Aim of the exercise: Look through the listing below and report the lines that have the word "degrees" in them.
+++ Source material +++
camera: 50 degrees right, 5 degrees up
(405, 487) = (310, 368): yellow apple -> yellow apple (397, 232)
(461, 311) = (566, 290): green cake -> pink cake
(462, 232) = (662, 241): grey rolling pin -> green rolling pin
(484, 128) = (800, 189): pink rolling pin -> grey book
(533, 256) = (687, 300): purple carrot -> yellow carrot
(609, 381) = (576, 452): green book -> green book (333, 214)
+++
+++ Source material +++
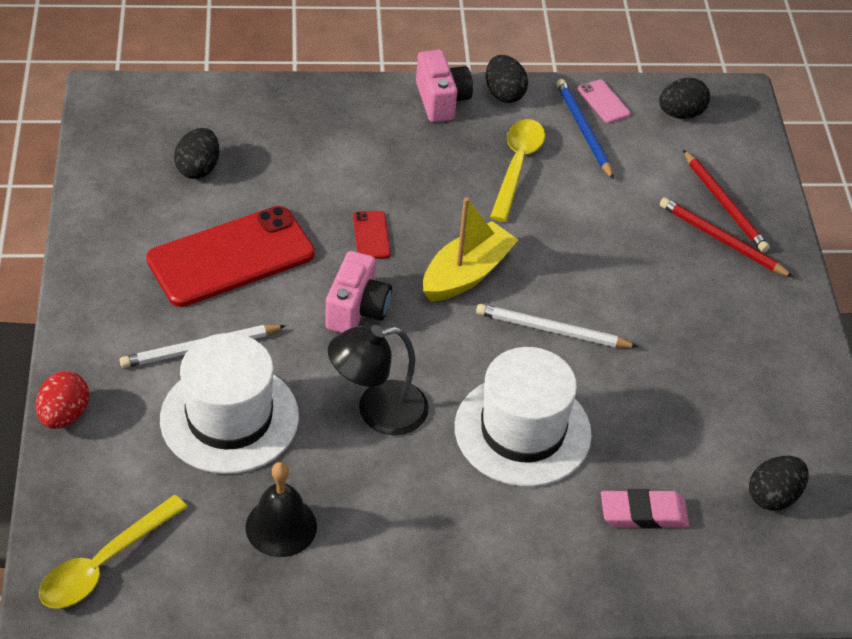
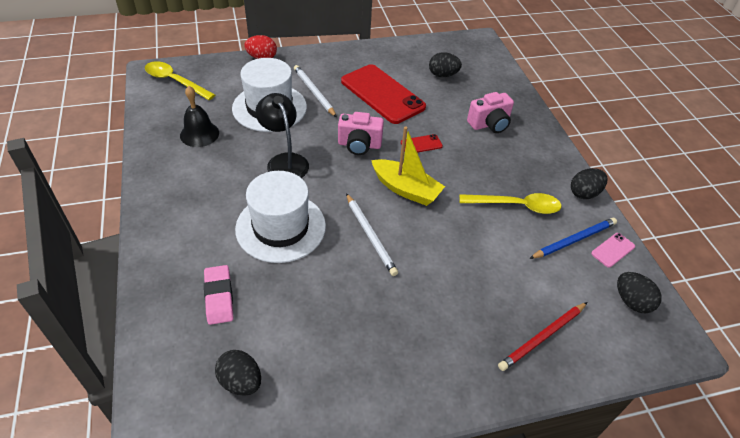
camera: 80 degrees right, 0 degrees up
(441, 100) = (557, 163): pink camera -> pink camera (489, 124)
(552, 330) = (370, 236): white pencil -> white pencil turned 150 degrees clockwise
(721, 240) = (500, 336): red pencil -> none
+++
Written response:
camera: 50 degrees right, 5 degrees up
camera: 80 degrees right, 0 degrees up
(552, 330) = (370, 236): white pencil -> white pencil turned 150 degrees clockwise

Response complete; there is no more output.